● **Graphic revision entries**
-------

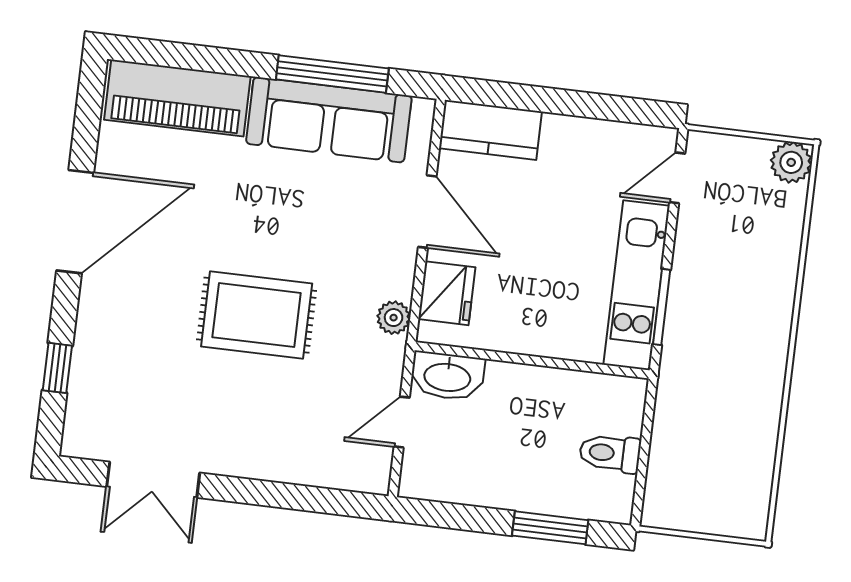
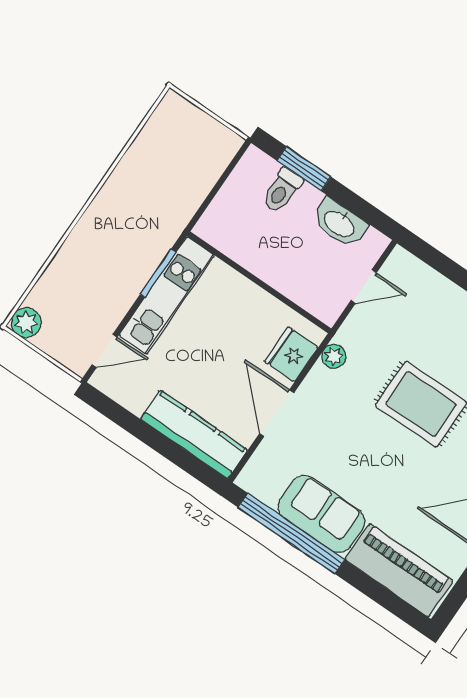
window: (332, 74) -> (291, 533), width x1.46
sofa: (329, 120) -> (322, 514), width x0.73
kitchen counter: (490, 130) -> (194, 434), width x1.50
washbasin: (447, 376) -> (340, 223), moved, turned 180
toilet: (610, 453) -> (282, 190), moved, turned 90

-------

Which lines in the data above hold the string "turned"? Return each of them.

● **Solution to this task**
washbasin: (447, 376) -> (340, 223), moved, turned 180
toilet: (610, 453) -> (282, 190), moved, turned 90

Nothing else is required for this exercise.